• [Directions]
Give back all of the data exactly, with every picture omitted.

• [Records provided]
● ● ● ● ●
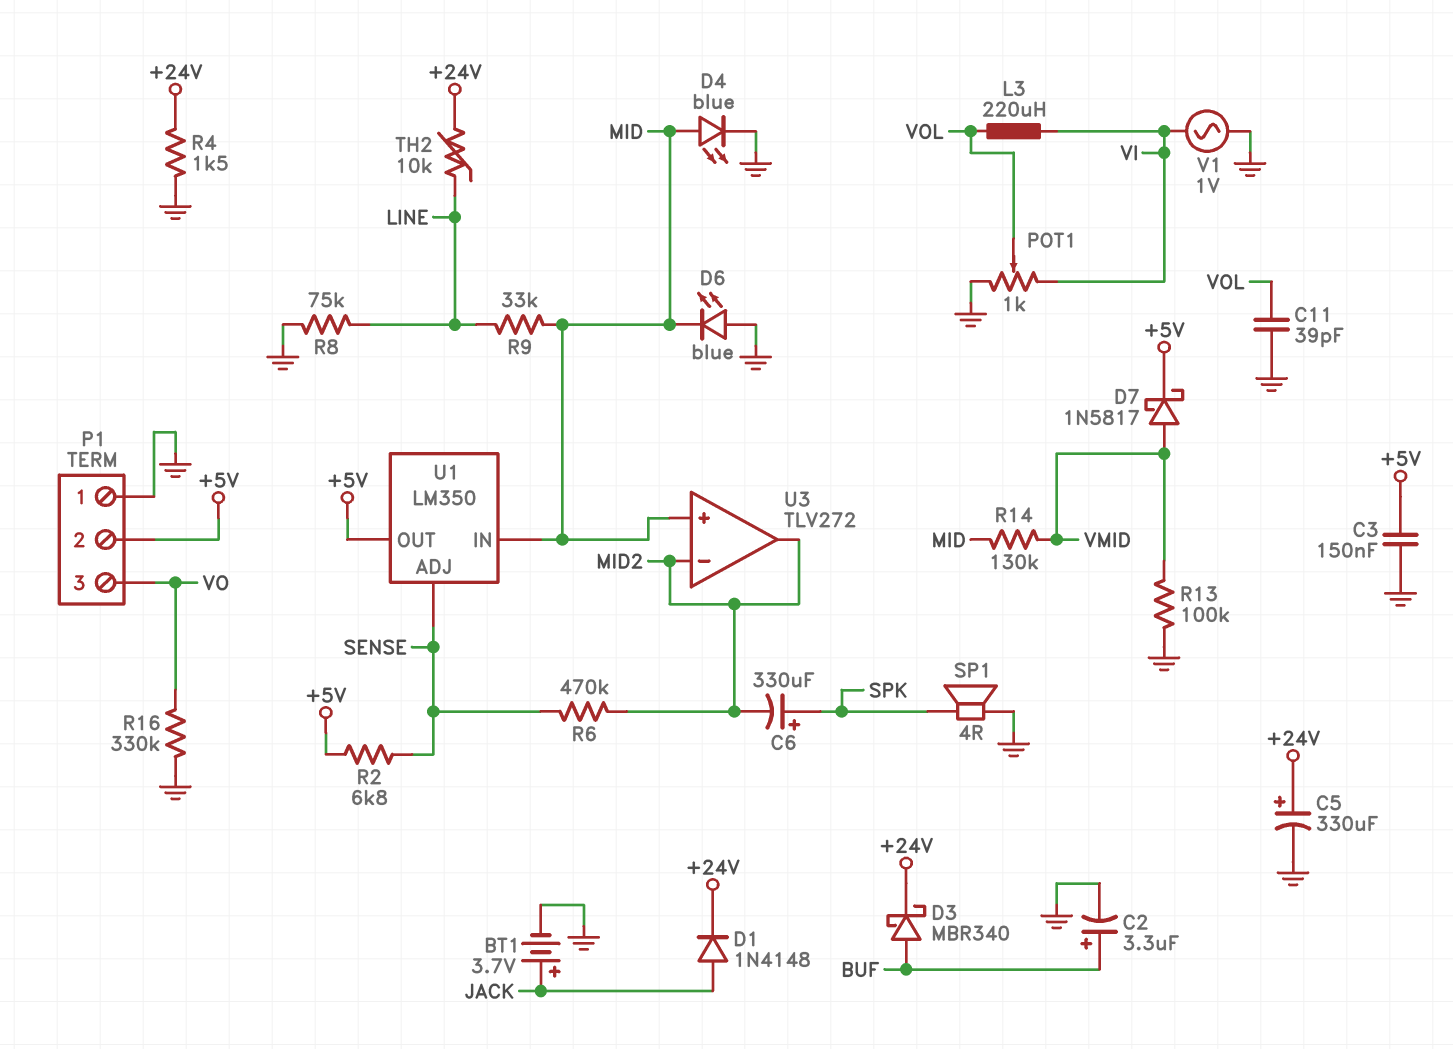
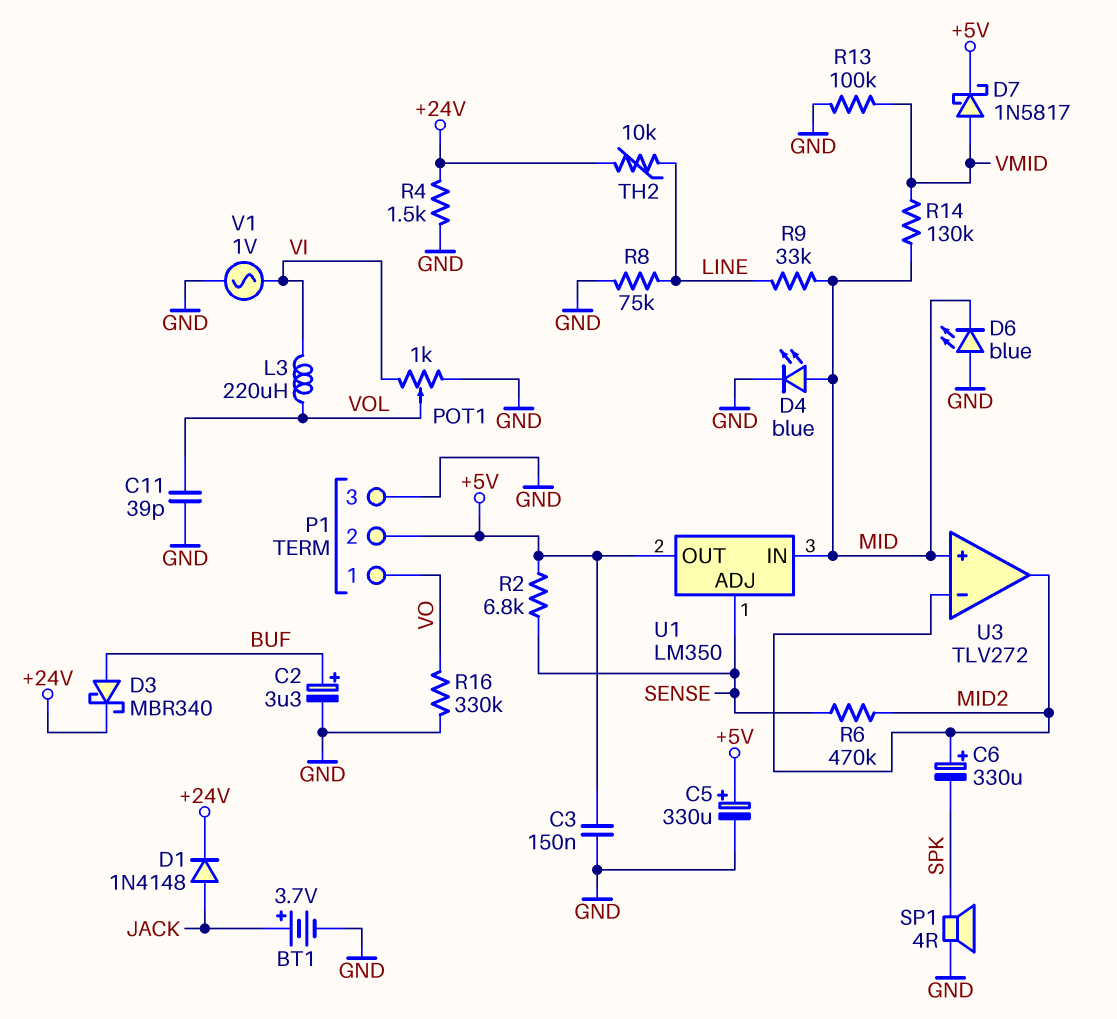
C5: 330uF (plus +24V, minus GND) -> 330uF (plus +5V, minus GND)
C6: 330uF (plus SPK, minus MID2) -> 330uF (plus MID2, minus SPK)
P1 pin 1: GND -> VO
P1 pin 3: VO -> GND

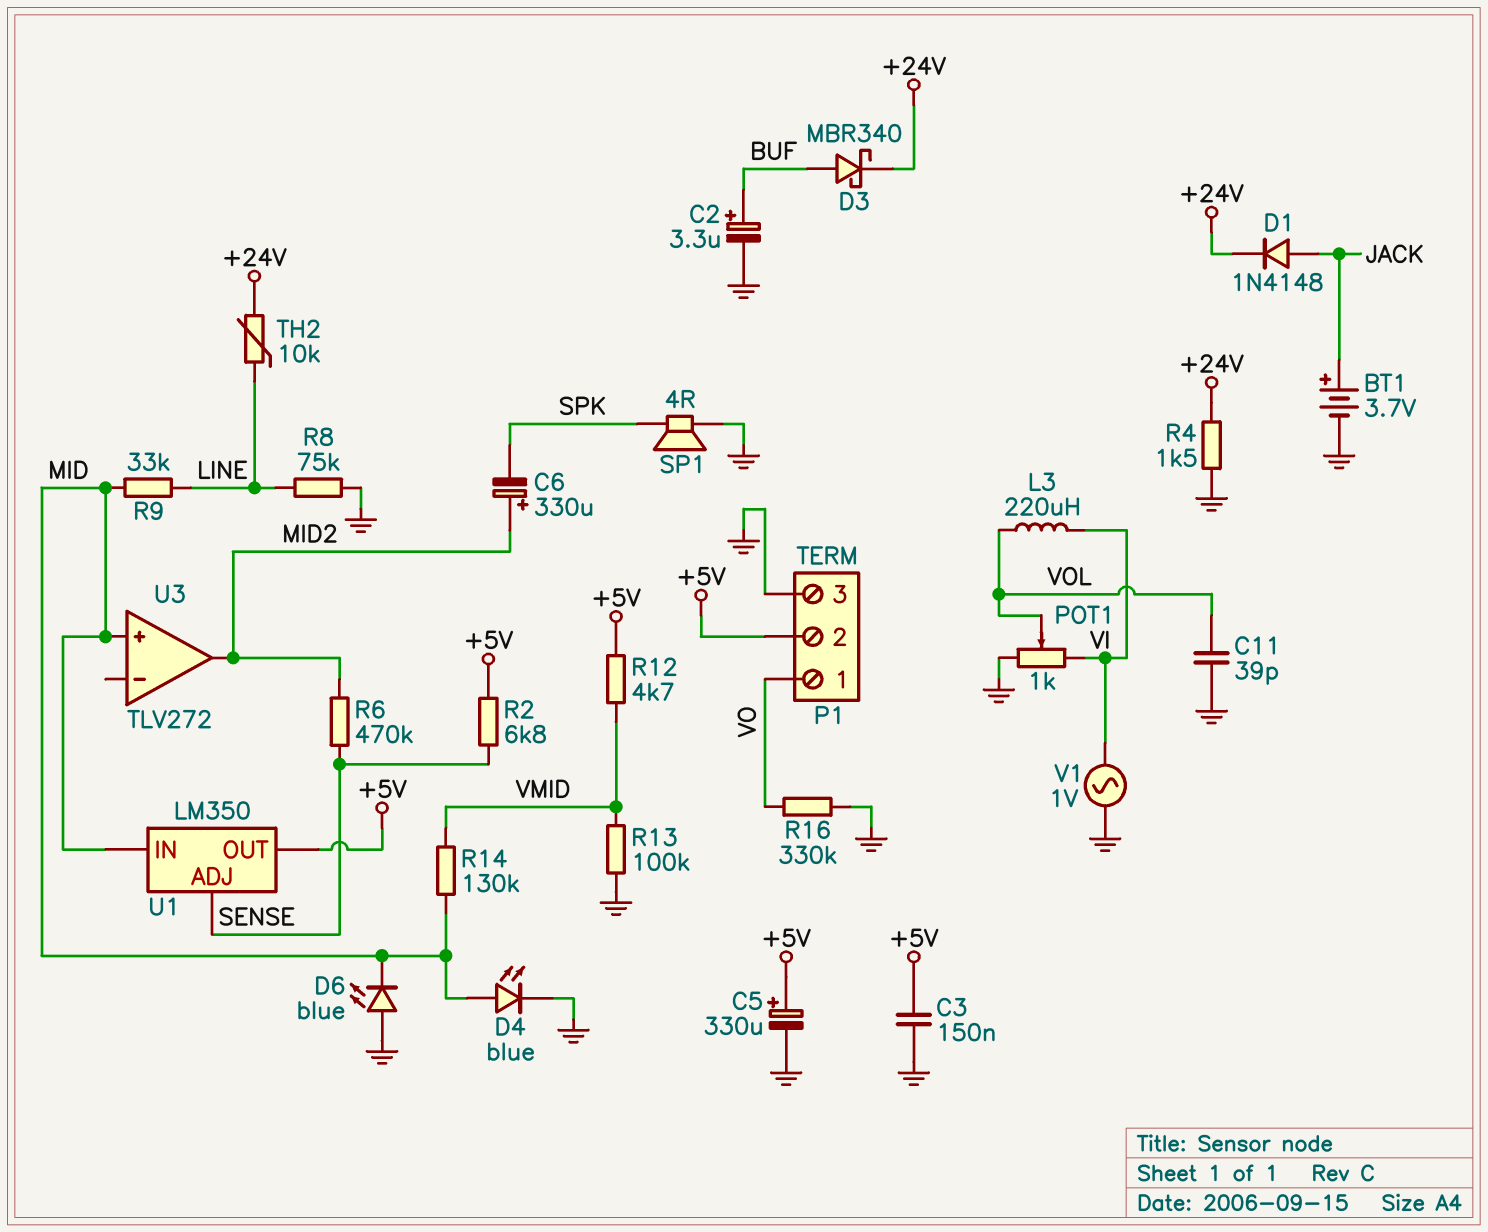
D7: schottky 1N5817 (A VMID, K +5V) -> none
R12: none -> 4.7k (+5V, VMID)
U3 pin in-: MID2 -> none

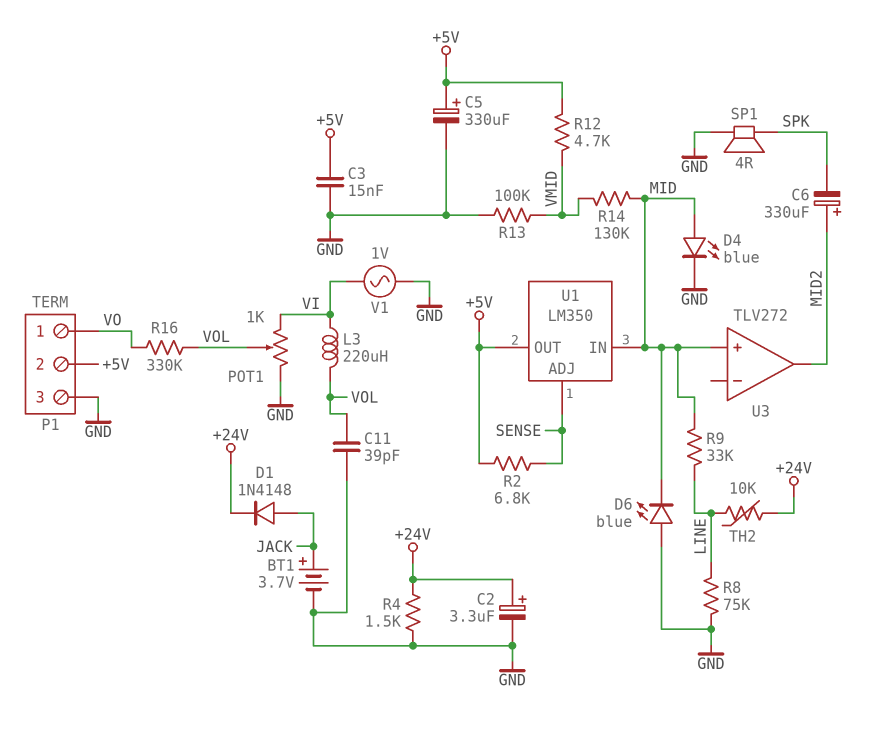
C2: 3.3uF (plus BUF, minus GND) -> 3.3uF (plus +24V, minus GND)
C3: 150nF (+5V, GND) -> 15nF (+5V, GND)
D3: schottky MBR340 (A BUF, K +24V) -> none
R6: 470k (MID2, SENSE) -> none
R16: 330k (GND, VO) -> 330k (VO, VOL)

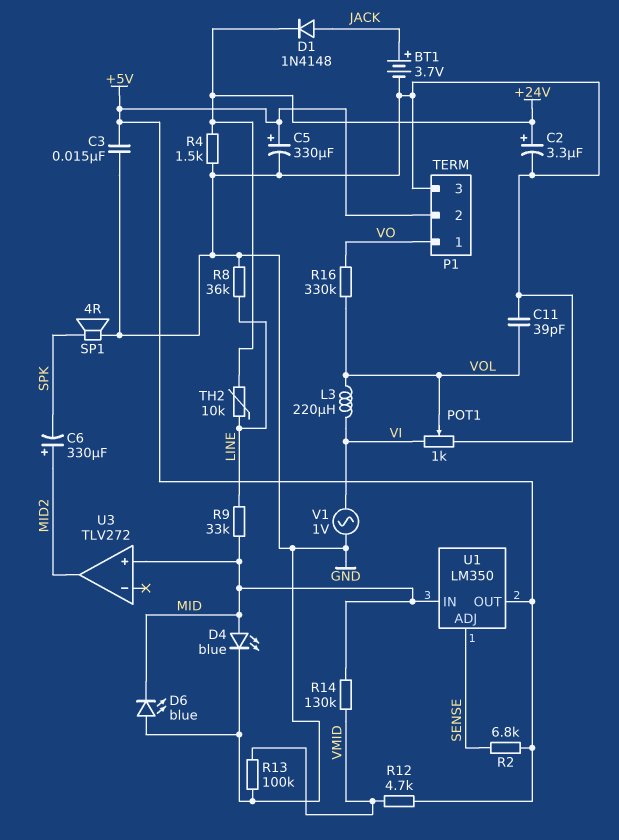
R8: 75k (GND, LINE) -> 36k (GND, LINE)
● ● ● ● ●
• [Solution to the exercise]
C5: 330uF (plus +24V, minus GND) -> 330uF (plus +5V, minus GND)
C6: 330uF (plus SPK, minus MID2) -> 330uF (plus MID2, minus SPK)
P1 pin 1: GND -> VO
P1 pin 3: VO -> GND

D7: schottky 1N5817 (A VMID, K +5V) -> none
R12: none -> 4.7k (+5V, VMID)
U3 pin in-: MID2 -> none

C2: 3.3uF (plus BUF, minus GND) -> 3.3uF (plus +24V, minus GND)
C3: 150nF (+5V, GND) -> 15nF (+5V, GND)
D3: schottky MBR340 (A BUF, K +24V) -> none
R6: 470k (MID2, SENSE) -> none
R16: 330k (GND, VO) -> 330k (VO, VOL)

R8: 75k (GND, LINE) -> 36k (GND, LINE)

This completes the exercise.